# WHAT THIS TASK INVOLVES
Using the records that appear below, write out exactly the lines from the one with "Show me where adipose tissue is." through the one with "Mask **carcinoma**. Return", keeping both end lines.

※ ※ ※

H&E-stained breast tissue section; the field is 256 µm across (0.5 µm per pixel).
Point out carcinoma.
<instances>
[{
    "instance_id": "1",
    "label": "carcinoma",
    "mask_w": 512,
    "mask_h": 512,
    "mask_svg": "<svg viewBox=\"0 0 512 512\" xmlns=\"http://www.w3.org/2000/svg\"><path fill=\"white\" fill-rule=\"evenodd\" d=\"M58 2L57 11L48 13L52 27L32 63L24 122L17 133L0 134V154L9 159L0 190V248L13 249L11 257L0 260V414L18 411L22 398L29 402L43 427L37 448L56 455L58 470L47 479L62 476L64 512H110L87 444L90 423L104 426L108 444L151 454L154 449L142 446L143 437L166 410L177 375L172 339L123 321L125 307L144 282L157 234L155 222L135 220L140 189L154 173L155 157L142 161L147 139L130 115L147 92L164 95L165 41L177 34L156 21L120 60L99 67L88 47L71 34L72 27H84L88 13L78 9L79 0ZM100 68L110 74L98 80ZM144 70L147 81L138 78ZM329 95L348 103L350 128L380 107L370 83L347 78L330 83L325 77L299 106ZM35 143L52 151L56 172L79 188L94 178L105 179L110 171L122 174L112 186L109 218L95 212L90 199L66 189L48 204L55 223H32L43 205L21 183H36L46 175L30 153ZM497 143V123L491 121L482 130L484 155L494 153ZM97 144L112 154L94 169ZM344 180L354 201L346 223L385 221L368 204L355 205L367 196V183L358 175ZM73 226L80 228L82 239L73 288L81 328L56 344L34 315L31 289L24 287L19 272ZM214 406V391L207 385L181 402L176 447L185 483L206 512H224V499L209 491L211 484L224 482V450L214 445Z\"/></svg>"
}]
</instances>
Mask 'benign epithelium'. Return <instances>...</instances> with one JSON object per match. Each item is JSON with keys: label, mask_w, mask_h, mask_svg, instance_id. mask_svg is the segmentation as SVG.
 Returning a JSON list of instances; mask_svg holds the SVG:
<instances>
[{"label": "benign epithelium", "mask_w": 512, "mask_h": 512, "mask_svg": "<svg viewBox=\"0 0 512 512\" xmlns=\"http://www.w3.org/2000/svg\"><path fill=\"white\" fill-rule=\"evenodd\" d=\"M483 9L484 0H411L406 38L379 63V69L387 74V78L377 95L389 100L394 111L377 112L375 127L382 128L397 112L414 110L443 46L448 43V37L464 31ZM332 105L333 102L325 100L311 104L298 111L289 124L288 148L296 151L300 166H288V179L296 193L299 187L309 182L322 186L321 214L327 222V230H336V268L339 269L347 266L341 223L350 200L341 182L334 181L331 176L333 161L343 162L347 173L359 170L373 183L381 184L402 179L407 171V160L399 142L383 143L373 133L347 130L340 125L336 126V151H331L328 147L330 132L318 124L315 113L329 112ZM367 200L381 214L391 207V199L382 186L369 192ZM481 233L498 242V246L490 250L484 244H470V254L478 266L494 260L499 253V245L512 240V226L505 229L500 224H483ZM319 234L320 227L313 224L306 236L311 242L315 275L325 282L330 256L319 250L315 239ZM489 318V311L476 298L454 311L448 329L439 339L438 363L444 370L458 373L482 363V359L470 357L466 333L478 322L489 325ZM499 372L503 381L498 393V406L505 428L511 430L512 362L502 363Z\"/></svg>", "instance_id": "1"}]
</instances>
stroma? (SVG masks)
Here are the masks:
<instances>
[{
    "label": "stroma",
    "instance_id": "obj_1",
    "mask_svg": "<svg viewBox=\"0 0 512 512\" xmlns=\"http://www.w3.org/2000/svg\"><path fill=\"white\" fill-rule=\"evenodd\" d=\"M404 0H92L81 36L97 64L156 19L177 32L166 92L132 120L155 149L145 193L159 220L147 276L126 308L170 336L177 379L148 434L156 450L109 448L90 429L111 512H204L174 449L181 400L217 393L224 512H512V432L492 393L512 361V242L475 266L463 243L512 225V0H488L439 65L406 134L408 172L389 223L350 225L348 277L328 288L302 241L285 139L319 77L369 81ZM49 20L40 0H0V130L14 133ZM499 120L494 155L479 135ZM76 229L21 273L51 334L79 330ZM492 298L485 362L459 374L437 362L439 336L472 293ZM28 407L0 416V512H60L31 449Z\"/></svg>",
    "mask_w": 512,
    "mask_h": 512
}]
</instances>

※ ※ ※

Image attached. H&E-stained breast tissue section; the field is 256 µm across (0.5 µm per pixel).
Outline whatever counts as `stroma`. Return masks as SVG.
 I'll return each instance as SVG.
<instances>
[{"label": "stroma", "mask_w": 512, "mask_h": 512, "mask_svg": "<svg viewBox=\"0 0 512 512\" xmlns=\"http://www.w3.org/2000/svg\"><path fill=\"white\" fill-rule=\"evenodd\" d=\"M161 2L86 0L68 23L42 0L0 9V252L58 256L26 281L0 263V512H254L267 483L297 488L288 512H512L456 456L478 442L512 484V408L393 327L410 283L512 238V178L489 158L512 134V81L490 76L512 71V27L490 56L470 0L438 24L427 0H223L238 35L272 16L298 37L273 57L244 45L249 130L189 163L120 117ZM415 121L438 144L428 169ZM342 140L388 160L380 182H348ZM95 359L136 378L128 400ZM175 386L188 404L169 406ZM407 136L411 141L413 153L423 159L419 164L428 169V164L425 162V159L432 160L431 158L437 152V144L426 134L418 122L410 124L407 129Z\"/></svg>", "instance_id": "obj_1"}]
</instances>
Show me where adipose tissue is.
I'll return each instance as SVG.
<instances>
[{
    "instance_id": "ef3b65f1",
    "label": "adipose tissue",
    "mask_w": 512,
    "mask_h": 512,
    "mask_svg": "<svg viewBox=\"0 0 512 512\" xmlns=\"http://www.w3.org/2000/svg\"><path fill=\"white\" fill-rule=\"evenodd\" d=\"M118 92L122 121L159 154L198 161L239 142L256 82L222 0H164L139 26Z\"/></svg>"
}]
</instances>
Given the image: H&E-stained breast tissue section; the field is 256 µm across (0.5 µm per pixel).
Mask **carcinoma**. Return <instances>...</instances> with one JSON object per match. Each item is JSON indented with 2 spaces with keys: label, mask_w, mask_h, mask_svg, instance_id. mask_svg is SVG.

※ ※ ※

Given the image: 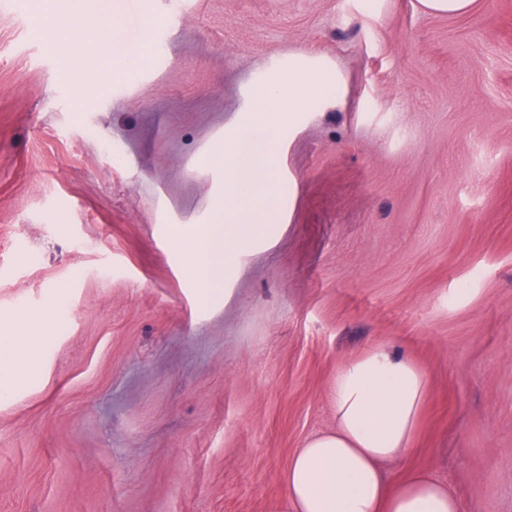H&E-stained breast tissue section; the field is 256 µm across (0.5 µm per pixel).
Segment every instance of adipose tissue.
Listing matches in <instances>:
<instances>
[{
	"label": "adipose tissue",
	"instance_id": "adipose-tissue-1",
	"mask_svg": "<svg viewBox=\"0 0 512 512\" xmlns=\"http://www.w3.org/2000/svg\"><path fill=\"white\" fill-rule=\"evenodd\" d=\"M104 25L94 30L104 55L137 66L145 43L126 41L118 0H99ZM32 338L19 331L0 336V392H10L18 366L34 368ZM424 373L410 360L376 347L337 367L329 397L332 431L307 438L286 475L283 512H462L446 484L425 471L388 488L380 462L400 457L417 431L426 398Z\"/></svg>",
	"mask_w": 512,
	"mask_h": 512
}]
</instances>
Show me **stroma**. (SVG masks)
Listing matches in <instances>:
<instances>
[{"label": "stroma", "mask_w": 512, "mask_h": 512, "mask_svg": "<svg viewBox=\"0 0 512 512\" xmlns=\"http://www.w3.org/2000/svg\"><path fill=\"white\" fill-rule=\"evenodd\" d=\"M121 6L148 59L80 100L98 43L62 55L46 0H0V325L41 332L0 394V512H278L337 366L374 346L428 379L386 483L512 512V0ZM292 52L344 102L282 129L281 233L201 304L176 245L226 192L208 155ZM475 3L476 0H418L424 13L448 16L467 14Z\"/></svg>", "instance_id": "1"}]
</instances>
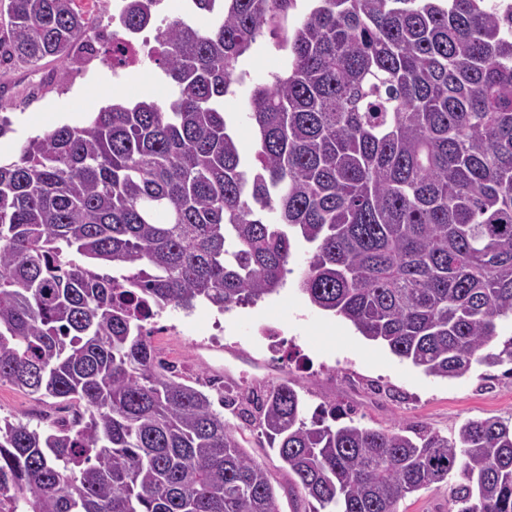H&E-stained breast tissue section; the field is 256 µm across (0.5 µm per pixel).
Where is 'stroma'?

※ ※ ※

# TASK RESPONSE
Show me where adipose tissue is.
I'll return each instance as SVG.
<instances>
[{
    "instance_id": "ef3b65f1",
    "label": "adipose tissue",
    "mask_w": 512,
    "mask_h": 512,
    "mask_svg": "<svg viewBox=\"0 0 512 512\" xmlns=\"http://www.w3.org/2000/svg\"><path fill=\"white\" fill-rule=\"evenodd\" d=\"M118 92L122 121L159 154L198 161L239 142L256 82L222 0H164L139 26Z\"/></svg>"
}]
</instances>
Given the image: H&E-stained breast tissue section; the field is 256 µm across (0.5 µm per pixel).
Mask **carcinoma**. Return <instances>...</instances> with one JSON object per match. Each item is JSON indented with 2 spaces with keys: label, mask_w, mask_h, mask_svg, instance_id. mask_svg is SVG.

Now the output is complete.